### PROBLEM TO SOLVE
Starting at the line that contains "in_first: [372, 210]", repeat each line exactly through the last line of the listing, and repeat nothing else.

### SOURCE MATERIAL
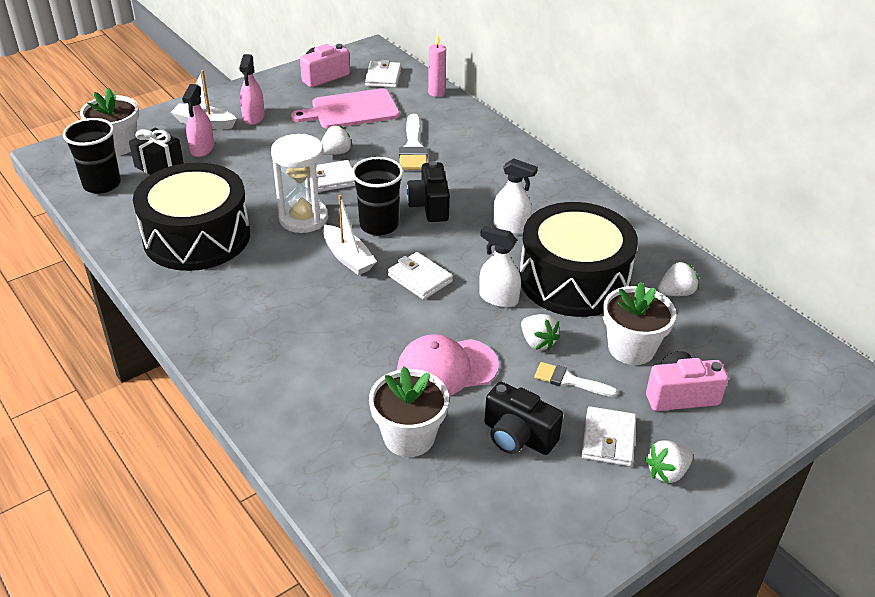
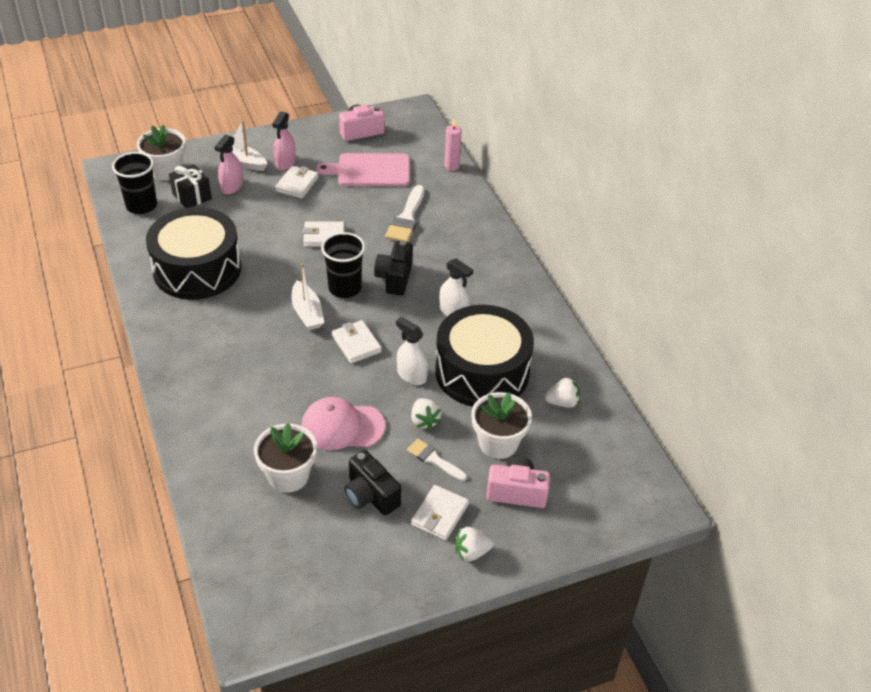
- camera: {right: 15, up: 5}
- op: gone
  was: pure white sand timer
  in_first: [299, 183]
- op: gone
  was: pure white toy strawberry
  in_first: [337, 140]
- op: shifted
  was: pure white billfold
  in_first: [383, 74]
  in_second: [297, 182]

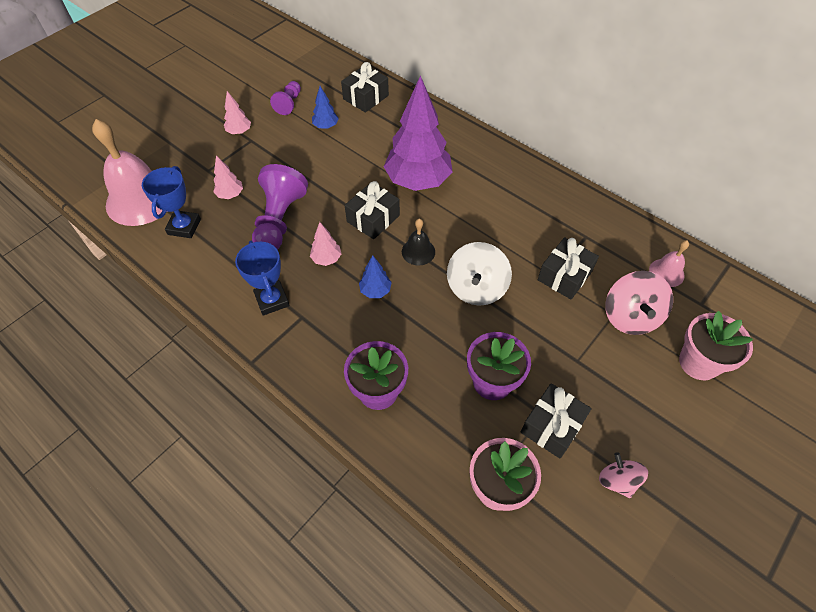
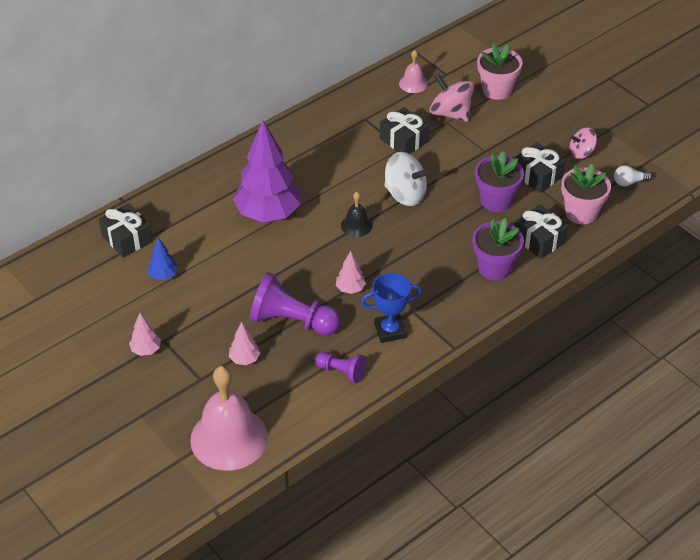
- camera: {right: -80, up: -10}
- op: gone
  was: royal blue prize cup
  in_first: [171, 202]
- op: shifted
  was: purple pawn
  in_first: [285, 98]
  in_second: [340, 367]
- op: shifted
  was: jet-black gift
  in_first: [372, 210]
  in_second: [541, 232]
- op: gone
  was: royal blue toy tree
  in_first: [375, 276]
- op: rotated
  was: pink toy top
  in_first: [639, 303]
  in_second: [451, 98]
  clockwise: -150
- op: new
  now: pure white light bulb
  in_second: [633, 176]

### EXERCISE SOLUTION
  in_first: [372, 210]
  in_second: [541, 232]
- op: gone
  was: royal blue toy tree
  in_first: [375, 276]
- op: rotated
  was: pink toy top
  in_first: [639, 303]
  in_second: [451, 98]
  clockwise: -150
- op: new
  now: pure white light bulb
  in_second: [633, 176]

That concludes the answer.